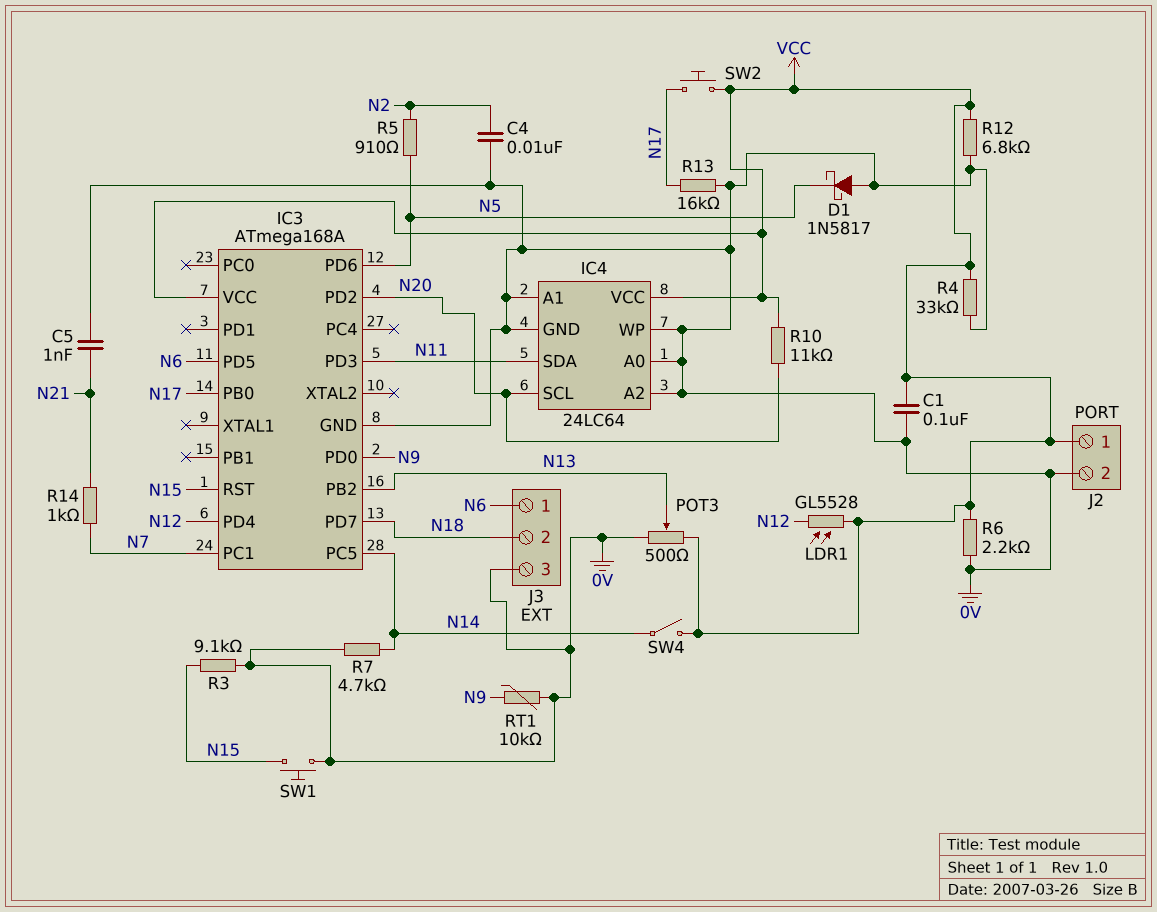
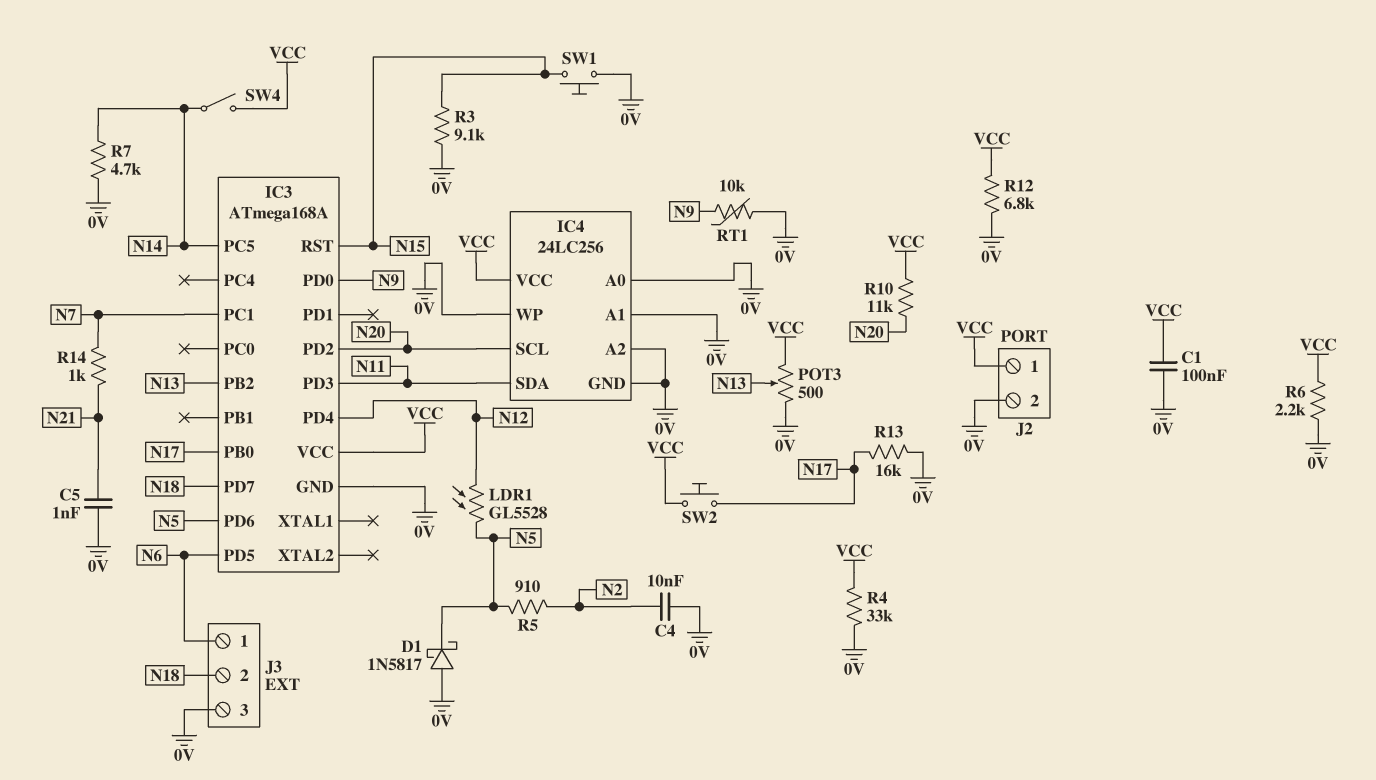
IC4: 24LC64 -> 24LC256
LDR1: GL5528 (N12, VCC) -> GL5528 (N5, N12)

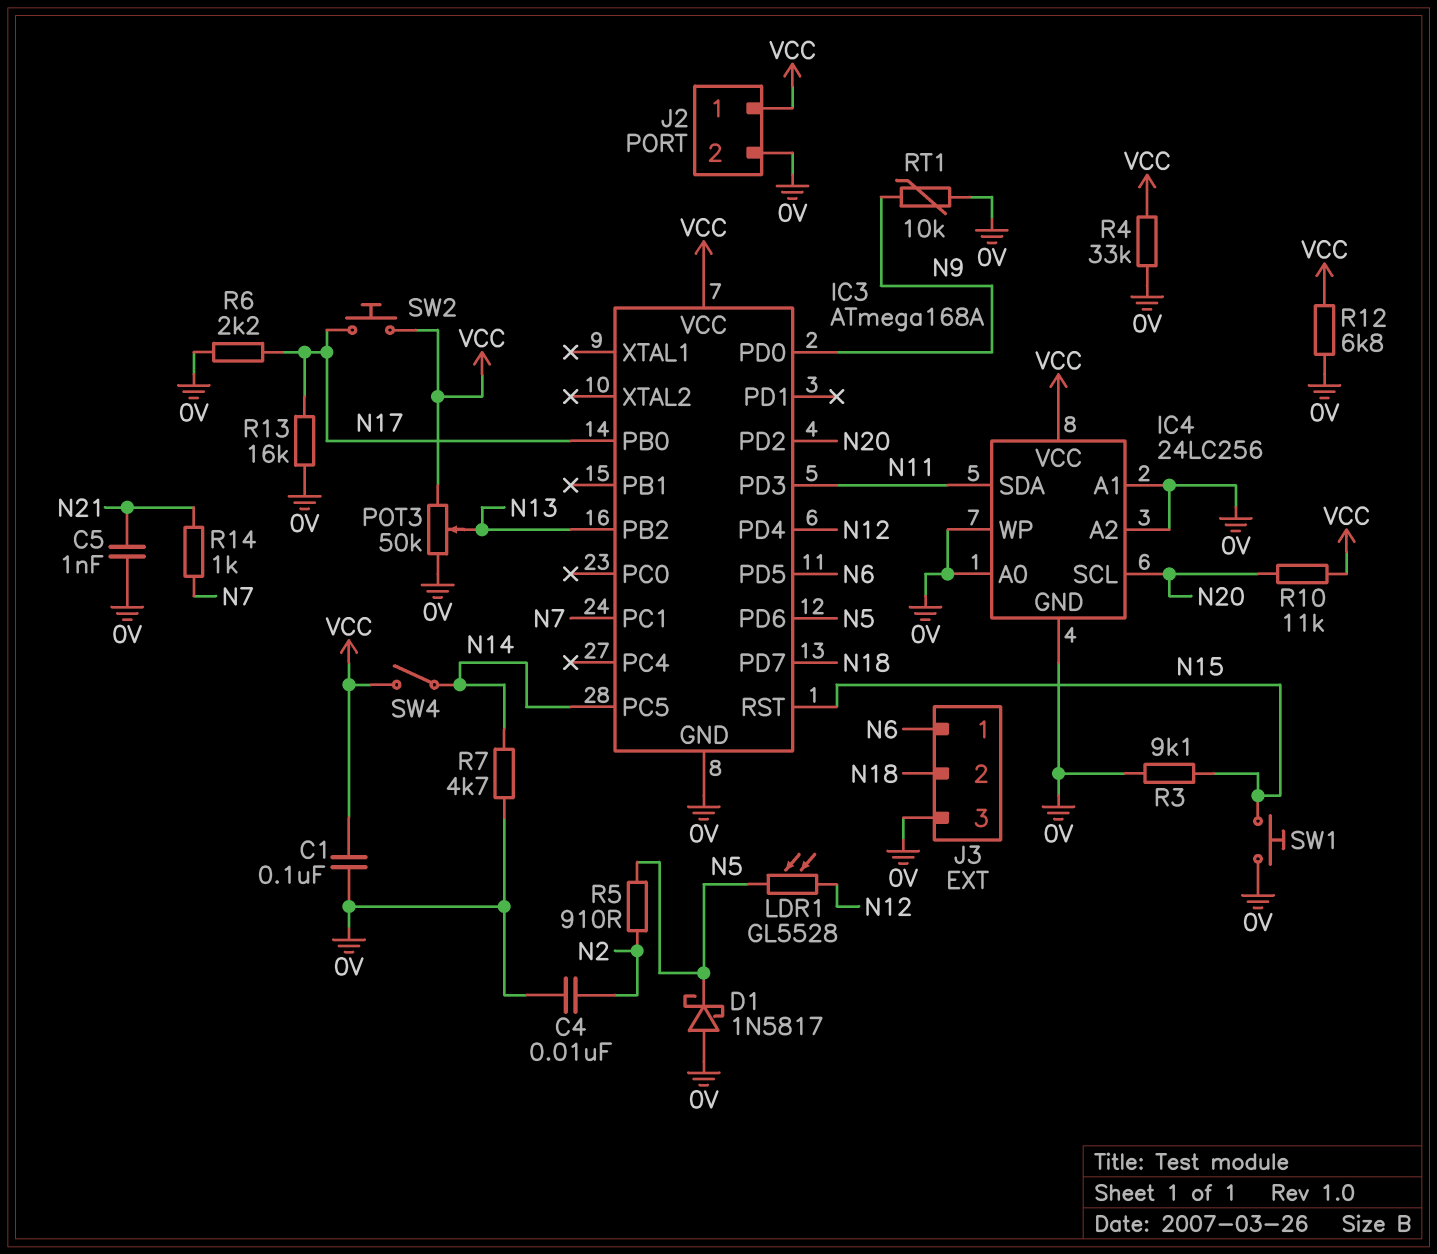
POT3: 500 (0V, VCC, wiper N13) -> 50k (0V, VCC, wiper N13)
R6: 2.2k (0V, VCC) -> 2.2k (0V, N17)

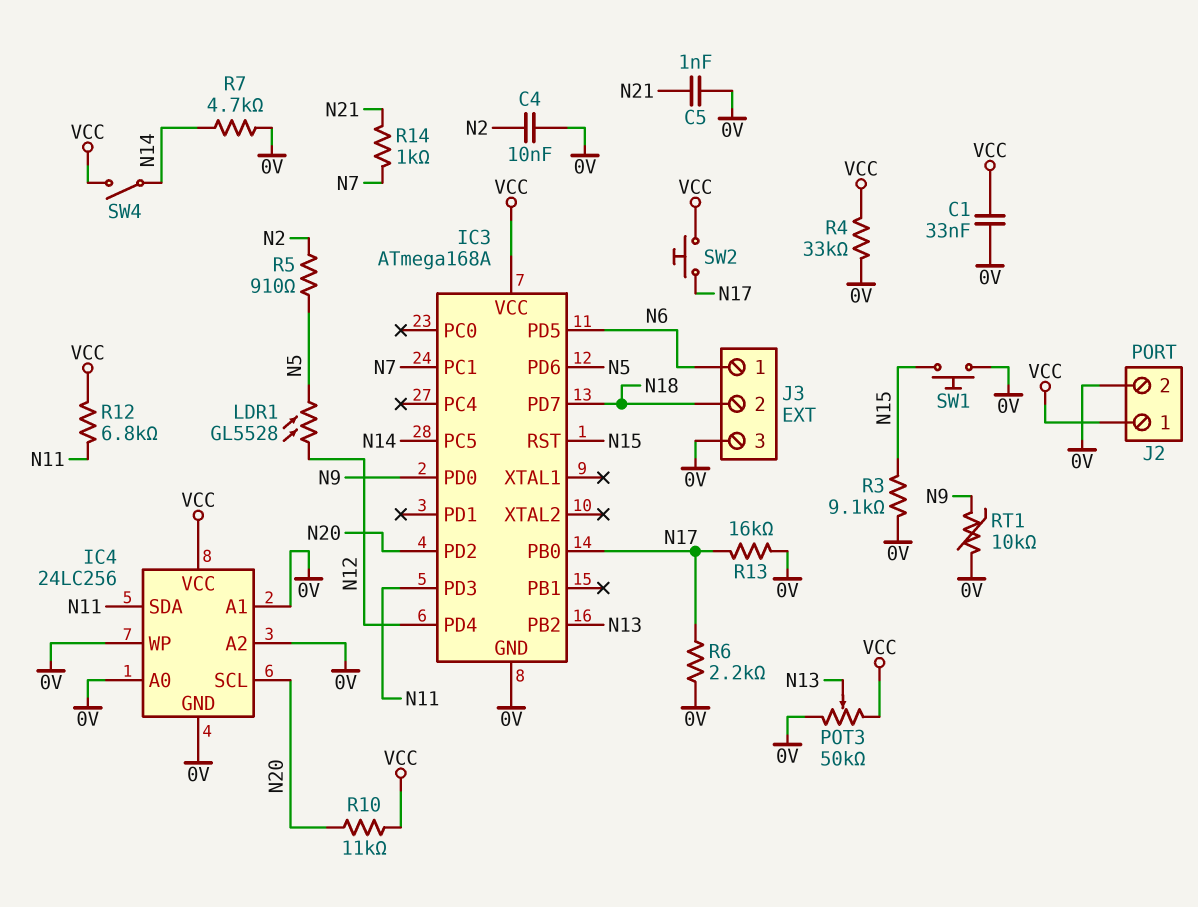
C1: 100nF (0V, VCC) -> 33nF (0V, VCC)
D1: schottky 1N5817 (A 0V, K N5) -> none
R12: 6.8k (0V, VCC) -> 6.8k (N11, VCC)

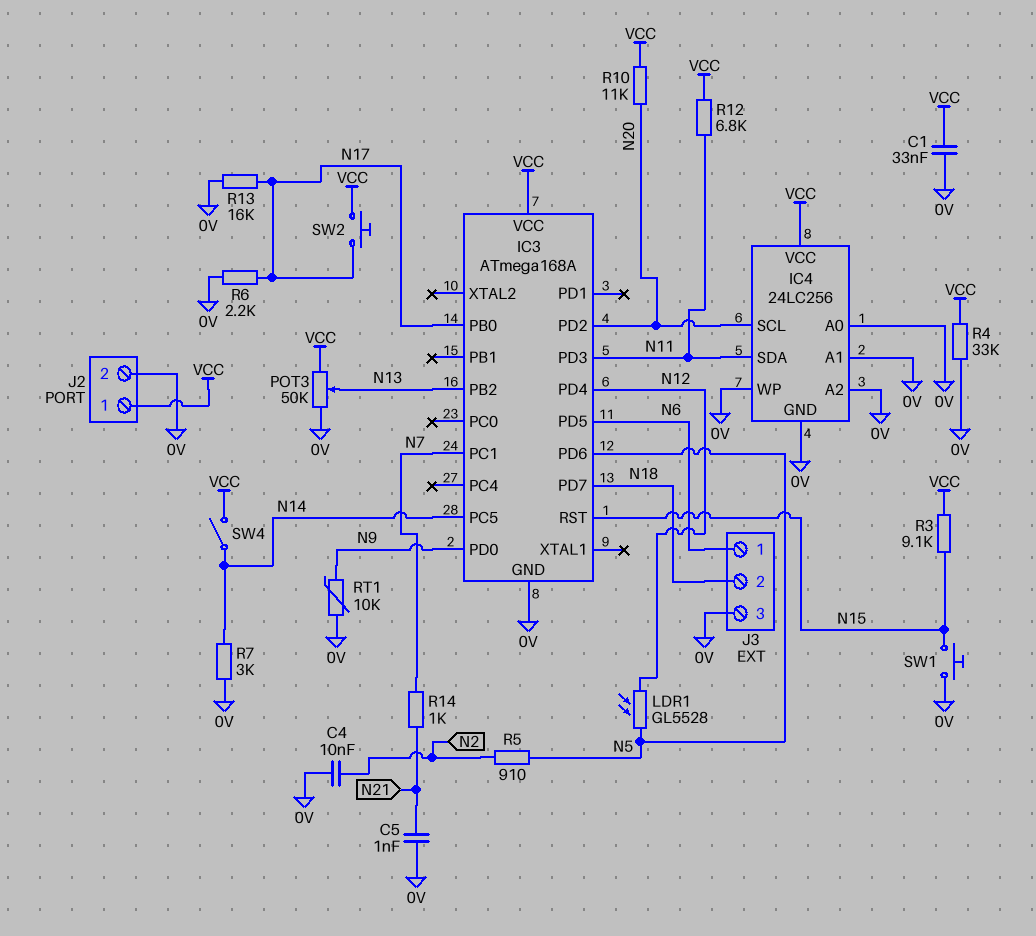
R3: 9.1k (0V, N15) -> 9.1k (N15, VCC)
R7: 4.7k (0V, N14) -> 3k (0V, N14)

□ □ □

● **Aim of the task**: Set down the material exactly as given, but print none of the pictures.

● **Task answer**:
IC4: 24LC64 -> 24LC256
LDR1: GL5528 (N12, VCC) -> GL5528 (N5, N12)

POT3: 500 (0V, VCC, wiper N13) -> 50k (0V, VCC, wiper N13)
R6: 2.2k (0V, VCC) -> 2.2k (0V, N17)

C1: 100nF (0V, VCC) -> 33nF (0V, VCC)
D1: schottky 1N5817 (A 0V, K N5) -> none
R12: 6.8k (0V, VCC) -> 6.8k (N11, VCC)

R3: 9.1k (0V, N15) -> 9.1k (N15, VCC)
R7: 4.7k (0V, N14) -> 3k (0V, N14)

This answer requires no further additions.